Revision comparison data
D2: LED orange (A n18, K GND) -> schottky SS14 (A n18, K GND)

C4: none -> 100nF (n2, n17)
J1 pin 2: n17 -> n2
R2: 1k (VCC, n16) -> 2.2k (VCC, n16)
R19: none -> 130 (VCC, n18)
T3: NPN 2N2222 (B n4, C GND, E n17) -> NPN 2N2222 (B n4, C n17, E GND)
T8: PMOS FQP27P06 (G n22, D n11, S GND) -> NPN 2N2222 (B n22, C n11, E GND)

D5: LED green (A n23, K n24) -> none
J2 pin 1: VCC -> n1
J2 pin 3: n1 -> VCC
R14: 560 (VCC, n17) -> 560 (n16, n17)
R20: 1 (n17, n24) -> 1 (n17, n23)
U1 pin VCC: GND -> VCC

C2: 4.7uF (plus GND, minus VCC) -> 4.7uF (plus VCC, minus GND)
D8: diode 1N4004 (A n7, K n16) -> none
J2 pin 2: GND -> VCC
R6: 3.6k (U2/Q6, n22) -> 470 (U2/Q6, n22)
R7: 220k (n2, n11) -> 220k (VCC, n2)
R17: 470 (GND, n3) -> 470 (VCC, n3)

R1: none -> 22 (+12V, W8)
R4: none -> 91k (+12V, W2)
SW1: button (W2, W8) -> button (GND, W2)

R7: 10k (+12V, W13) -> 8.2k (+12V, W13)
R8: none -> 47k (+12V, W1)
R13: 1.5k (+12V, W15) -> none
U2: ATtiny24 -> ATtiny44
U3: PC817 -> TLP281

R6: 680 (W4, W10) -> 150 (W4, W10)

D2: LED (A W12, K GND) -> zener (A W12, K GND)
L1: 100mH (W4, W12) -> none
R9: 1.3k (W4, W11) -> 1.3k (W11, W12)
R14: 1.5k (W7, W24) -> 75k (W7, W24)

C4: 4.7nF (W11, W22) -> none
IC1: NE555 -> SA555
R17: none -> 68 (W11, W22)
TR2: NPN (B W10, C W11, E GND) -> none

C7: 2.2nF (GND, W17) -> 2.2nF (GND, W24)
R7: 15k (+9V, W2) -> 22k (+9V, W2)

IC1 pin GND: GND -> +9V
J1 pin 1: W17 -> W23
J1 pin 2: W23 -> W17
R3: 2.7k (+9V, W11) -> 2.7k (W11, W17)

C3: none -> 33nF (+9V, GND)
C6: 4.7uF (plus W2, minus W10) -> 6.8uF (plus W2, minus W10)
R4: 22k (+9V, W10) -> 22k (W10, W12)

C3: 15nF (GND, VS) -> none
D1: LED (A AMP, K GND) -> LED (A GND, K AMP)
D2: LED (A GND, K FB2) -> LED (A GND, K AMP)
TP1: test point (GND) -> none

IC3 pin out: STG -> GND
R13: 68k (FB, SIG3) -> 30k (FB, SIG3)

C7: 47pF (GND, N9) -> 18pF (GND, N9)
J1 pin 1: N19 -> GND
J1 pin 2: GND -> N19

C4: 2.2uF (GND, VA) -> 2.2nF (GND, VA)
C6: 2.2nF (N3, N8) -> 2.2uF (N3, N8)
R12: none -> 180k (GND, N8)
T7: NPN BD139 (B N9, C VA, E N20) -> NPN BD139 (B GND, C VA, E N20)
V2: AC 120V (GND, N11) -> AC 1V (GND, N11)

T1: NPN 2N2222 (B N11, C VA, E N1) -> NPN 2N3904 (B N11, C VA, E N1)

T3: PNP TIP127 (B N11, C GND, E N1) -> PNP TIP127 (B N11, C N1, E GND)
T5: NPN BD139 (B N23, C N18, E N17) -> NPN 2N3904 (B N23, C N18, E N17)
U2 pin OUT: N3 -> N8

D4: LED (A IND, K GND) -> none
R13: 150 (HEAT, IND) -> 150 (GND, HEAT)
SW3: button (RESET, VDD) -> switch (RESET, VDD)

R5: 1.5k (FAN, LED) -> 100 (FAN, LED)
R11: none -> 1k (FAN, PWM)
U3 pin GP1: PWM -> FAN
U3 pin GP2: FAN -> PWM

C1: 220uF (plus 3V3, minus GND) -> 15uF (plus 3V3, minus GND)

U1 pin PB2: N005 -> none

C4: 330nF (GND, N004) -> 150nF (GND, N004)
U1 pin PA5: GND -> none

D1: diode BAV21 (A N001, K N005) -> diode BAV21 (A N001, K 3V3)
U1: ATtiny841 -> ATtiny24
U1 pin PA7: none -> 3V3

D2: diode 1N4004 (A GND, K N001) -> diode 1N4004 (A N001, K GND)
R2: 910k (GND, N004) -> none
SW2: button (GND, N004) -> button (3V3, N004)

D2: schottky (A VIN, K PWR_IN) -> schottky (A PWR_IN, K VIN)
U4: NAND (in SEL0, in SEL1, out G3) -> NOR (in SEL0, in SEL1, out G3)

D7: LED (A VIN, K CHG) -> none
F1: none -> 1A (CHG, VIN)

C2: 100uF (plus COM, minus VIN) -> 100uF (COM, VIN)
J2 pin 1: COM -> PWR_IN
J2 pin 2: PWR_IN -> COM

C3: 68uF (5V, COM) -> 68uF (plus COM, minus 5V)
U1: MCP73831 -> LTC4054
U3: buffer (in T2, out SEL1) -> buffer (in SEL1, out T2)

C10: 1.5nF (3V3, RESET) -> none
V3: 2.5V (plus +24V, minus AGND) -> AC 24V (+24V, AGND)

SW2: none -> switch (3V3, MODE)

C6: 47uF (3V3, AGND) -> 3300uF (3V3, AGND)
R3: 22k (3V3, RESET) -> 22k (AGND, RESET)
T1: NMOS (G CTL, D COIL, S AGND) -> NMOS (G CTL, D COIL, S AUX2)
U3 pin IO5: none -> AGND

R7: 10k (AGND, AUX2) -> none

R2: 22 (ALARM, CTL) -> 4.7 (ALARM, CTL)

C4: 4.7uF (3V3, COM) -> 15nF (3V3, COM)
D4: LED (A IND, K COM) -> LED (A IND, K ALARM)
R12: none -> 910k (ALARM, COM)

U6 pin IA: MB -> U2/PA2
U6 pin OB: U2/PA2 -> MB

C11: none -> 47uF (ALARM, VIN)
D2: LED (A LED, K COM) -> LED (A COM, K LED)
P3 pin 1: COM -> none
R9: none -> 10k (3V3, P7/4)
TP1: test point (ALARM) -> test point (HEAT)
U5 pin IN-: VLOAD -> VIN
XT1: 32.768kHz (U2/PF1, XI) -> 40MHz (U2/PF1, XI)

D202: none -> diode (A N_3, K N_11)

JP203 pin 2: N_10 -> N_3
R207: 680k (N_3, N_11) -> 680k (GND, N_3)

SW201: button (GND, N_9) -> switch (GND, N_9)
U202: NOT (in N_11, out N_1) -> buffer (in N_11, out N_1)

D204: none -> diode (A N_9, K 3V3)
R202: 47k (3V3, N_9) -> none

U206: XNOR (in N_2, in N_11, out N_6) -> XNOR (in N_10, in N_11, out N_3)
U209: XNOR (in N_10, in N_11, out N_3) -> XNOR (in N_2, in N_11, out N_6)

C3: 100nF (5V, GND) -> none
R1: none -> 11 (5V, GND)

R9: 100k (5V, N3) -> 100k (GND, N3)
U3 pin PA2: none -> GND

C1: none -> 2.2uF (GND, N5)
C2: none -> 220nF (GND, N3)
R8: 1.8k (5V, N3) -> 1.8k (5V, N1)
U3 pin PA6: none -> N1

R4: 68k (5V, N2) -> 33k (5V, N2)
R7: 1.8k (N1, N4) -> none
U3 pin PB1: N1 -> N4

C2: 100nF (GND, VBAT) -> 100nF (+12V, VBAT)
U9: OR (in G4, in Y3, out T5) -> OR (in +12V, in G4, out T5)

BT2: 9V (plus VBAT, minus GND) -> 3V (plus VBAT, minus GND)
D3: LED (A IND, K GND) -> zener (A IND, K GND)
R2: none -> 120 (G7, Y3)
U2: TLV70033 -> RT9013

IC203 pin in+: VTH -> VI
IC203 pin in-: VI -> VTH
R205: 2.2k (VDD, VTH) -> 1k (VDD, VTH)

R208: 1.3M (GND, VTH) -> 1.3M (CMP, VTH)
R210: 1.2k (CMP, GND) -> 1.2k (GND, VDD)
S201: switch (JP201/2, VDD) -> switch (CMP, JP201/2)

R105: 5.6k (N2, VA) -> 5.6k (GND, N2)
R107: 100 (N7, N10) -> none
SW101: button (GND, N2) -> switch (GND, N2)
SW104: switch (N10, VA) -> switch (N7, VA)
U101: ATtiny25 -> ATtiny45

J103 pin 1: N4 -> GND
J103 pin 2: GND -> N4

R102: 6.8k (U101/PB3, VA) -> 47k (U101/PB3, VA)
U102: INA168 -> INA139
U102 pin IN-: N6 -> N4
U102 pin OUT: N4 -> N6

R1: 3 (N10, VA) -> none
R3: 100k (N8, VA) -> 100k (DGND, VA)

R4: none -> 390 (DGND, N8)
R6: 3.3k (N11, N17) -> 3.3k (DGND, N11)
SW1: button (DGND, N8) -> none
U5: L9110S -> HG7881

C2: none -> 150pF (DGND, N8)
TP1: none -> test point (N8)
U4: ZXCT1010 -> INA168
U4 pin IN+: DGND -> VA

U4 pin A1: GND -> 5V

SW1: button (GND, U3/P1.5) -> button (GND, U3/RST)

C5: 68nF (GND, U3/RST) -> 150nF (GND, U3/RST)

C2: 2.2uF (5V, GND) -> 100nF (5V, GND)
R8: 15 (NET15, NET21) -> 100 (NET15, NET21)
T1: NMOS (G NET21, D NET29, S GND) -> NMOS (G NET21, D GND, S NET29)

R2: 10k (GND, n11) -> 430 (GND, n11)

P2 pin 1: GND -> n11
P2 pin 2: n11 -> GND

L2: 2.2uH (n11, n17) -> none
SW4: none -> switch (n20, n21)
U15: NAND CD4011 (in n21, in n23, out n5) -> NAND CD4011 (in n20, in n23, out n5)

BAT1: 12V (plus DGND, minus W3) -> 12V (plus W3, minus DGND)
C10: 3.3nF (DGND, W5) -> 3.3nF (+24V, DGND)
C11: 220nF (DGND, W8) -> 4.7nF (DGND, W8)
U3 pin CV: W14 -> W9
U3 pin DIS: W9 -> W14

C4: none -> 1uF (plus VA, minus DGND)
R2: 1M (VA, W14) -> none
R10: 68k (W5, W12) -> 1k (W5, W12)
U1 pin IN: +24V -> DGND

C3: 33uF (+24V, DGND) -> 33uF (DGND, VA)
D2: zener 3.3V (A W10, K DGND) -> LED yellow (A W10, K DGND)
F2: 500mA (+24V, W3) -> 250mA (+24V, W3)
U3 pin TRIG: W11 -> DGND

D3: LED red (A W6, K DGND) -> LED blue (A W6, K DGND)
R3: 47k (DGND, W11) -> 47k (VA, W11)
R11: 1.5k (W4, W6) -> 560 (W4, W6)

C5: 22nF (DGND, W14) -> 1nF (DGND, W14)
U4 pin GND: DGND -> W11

Exercise:
List every line in the records above that contains the word "zener".

Expected output:
D2: LED (A W12, K GND) -> zener (A W12, K GND)
D3: LED (A IND, K GND) -> zener (A IND, K GND)
D2: zener 3.3V (A W10, K DGND) -> LED yellow (A W10, K DGND)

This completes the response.